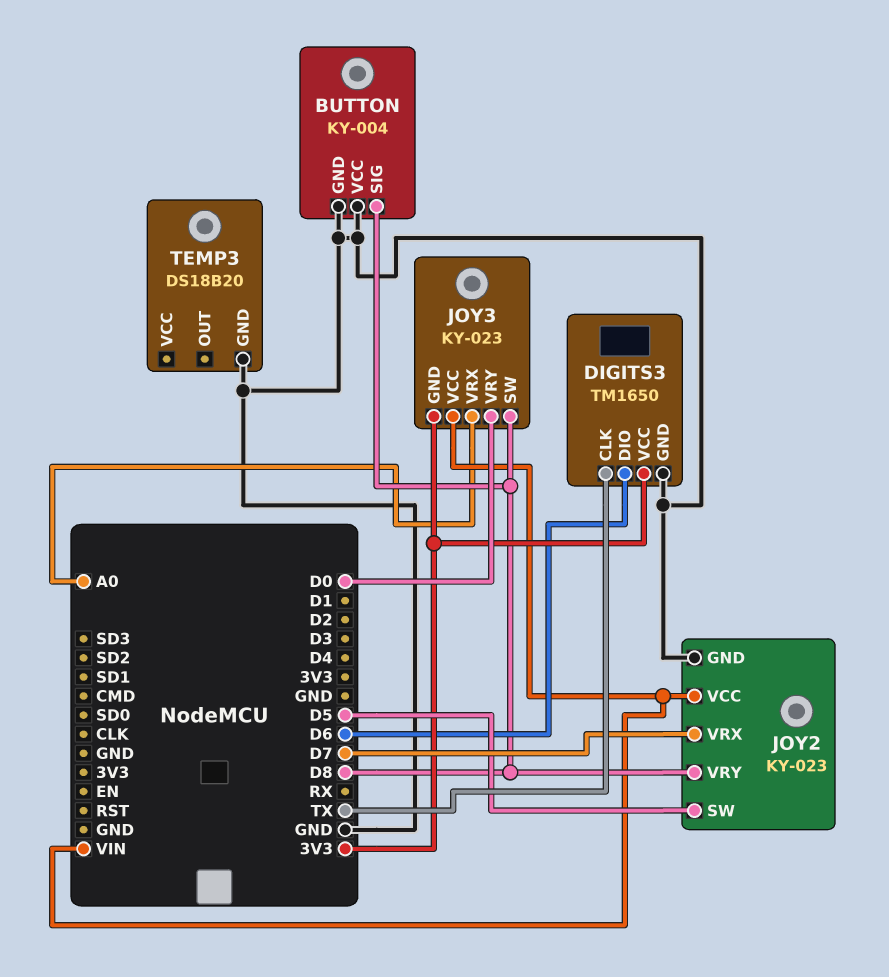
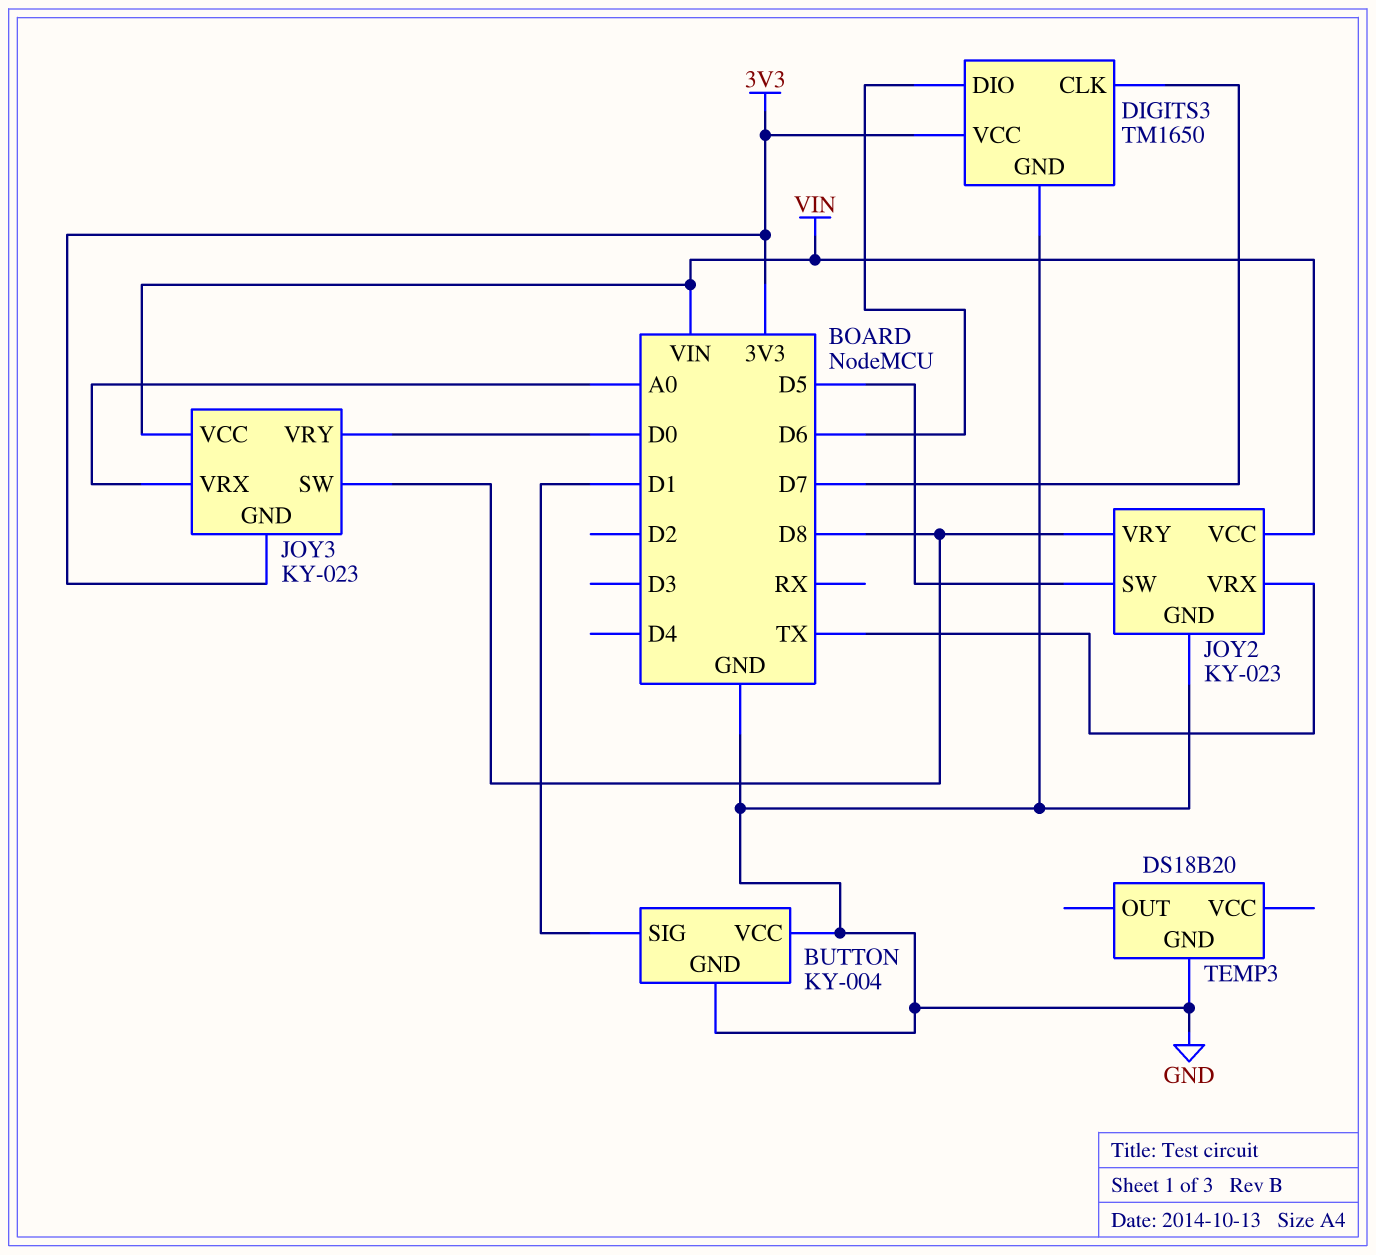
BUTTON pin SIG: D8 -> D1
DIGITS3 pin CLK: TX -> D7
JOY2 pin VRX: D7 -> TX

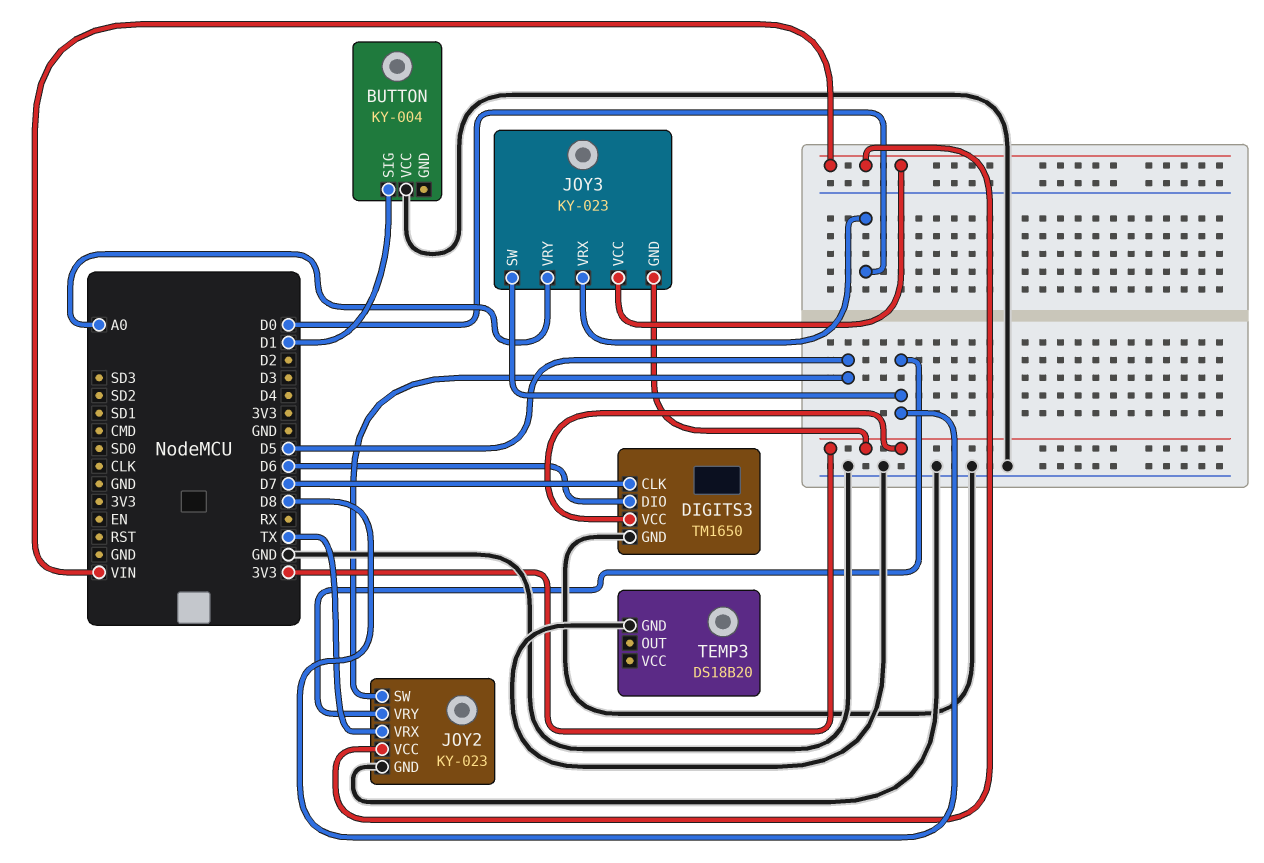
BUTTON pin GND: GND -> none
JOY3 pin VRX: A0 -> D0
JOY3 pin VRY: D0 -> A0

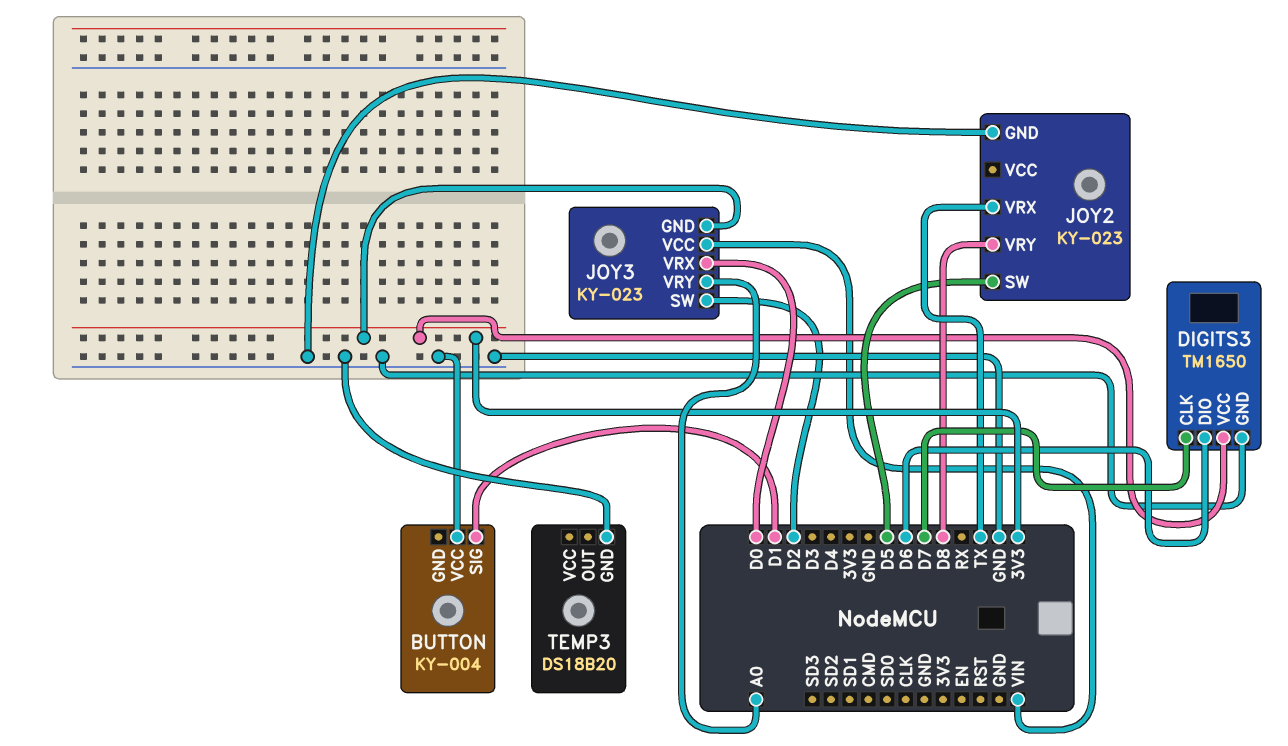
JOY2 pin VCC: VIN -> none
JOY3 pin SW: D8 -> D2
........
TASK BRIEF
A word-for-word copy of the lines from the one containing "DIGITS3 pin CLK: TX -> D7" through the last line of the records is what is wanted, without pictures and without any other line.

WRITTEN REPLY
DIGITS3 pin CLK: TX -> D7
JOY2 pin VRX: D7 -> TX

BUTTON pin GND: GND -> none
JOY3 pin VRX: A0 -> D0
JOY3 pin VRY: D0 -> A0

JOY2 pin VCC: VIN -> none
JOY3 pin SW: D8 -> D2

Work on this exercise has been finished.